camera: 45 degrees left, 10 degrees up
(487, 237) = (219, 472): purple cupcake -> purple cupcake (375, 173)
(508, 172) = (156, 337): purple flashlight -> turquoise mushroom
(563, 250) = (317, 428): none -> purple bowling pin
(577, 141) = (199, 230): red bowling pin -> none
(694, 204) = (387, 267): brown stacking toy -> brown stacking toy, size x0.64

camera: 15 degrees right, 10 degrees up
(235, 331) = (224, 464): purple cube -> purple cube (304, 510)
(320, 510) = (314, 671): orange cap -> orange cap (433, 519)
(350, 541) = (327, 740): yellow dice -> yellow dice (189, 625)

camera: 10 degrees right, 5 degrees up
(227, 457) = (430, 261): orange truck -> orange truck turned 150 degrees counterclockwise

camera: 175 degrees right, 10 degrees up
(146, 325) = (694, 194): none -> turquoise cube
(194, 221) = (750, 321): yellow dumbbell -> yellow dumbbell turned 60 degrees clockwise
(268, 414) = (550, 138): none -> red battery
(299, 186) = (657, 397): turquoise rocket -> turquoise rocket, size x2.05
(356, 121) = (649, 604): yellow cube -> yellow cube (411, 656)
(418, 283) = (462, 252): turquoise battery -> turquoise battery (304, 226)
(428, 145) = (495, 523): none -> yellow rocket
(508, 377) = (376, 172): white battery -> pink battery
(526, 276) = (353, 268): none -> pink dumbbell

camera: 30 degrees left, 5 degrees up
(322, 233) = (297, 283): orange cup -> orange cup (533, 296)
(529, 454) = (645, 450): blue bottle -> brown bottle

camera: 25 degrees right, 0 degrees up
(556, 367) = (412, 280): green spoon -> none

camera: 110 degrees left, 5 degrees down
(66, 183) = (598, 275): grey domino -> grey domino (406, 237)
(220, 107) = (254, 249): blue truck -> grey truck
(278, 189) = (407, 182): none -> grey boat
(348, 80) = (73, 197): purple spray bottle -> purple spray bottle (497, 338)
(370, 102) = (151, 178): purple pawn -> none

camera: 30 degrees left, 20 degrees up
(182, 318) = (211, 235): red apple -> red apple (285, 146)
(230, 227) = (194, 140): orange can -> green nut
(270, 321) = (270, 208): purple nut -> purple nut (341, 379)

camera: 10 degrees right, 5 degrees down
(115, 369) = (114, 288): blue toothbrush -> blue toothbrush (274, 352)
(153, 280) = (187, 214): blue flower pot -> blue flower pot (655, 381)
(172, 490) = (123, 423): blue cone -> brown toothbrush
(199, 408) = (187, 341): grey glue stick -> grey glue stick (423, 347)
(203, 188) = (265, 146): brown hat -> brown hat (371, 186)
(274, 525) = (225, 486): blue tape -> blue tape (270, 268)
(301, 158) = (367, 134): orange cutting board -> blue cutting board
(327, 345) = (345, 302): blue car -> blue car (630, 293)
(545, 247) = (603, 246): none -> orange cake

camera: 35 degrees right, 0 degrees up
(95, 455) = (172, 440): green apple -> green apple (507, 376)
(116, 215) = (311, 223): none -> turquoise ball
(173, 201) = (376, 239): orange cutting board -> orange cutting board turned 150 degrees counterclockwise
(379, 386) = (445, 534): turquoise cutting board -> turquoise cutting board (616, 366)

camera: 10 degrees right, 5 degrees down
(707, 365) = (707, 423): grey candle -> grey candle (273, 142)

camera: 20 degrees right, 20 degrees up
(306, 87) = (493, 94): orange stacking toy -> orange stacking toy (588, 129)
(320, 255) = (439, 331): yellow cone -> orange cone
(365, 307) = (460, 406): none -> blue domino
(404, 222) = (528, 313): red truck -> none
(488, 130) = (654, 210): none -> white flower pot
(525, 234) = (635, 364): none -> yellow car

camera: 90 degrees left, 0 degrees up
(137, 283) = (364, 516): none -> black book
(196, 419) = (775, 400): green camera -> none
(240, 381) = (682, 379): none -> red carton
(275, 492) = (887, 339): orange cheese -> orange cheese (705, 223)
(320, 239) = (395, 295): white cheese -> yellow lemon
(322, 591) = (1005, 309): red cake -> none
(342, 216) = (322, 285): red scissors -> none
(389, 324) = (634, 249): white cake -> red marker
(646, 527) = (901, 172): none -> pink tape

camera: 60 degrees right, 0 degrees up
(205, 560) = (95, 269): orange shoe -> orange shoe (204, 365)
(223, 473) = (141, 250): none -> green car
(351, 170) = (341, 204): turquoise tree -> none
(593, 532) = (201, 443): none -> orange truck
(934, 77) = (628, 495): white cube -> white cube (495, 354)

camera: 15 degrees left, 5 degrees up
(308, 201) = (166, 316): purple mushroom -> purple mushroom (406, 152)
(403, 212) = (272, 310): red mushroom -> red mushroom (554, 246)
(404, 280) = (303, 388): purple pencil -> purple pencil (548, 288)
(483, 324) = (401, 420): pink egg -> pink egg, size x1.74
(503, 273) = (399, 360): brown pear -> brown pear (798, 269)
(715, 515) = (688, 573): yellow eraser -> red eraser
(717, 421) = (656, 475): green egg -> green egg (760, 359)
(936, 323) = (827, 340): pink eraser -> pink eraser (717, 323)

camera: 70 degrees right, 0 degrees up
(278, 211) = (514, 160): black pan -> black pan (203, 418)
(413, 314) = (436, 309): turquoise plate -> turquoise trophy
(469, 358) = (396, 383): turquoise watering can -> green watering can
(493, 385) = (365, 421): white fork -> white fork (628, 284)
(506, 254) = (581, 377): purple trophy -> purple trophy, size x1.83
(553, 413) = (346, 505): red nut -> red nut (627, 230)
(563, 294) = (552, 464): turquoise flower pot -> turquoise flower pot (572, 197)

******

Which lines above contain the word "mushroom"? Show each of them.

(508, 172) = (156, 337): purple flashlight -> turquoise mushroom
(308, 201) = (166, 316): purple mushroom -> purple mushroom (406, 152)
(403, 212) = (272, 310): red mushroom -> red mushroom (554, 246)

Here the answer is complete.